**PROBLEM STATEMENT:**
Within the listing below, please show every line carrying the string "degrees".

====== DATA ======

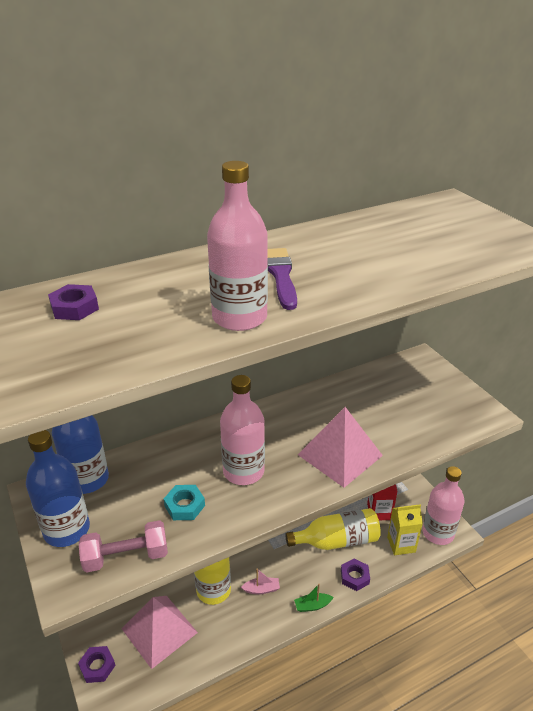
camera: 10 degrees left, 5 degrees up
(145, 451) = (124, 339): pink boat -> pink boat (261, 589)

======
====== DATA ======

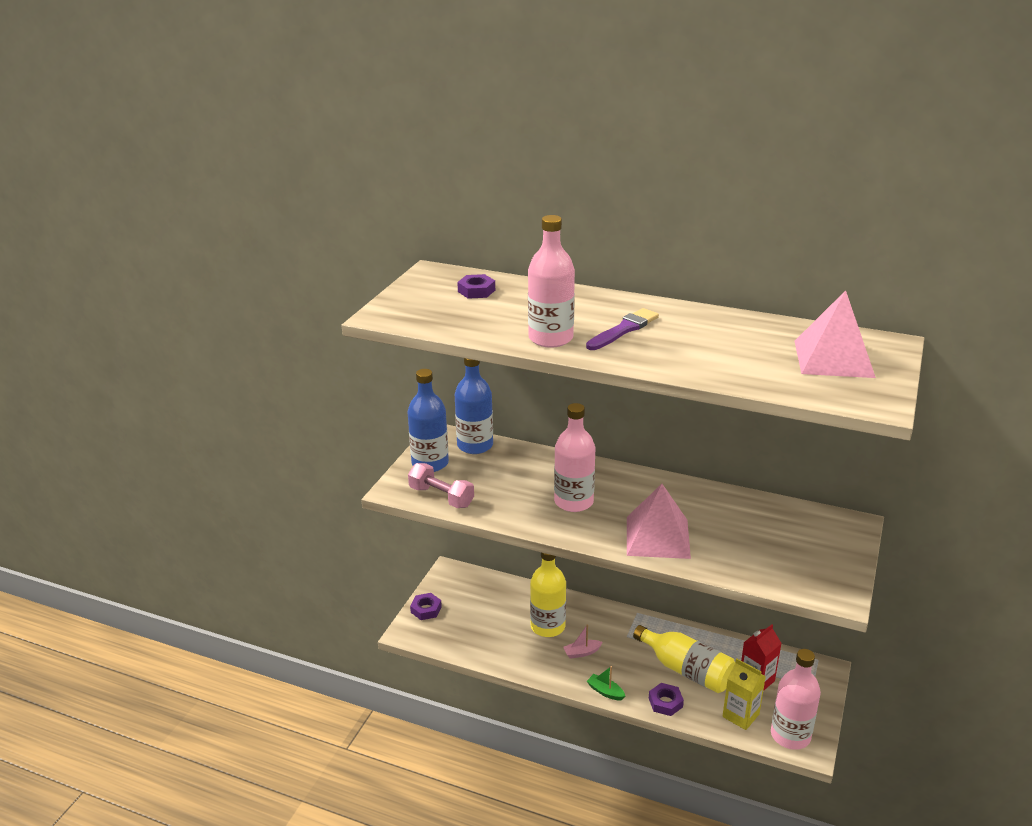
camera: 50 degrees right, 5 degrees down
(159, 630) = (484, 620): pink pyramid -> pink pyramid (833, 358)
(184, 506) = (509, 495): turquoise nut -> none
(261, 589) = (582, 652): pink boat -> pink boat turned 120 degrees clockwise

======

**EXERCISE OUTPUT:**
camera: 10 degrees left, 5 degrees up
camera: 50 degrees right, 5 degrees down
(261, 589) = (582, 652): pink boat -> pink boat turned 120 degrees clockwise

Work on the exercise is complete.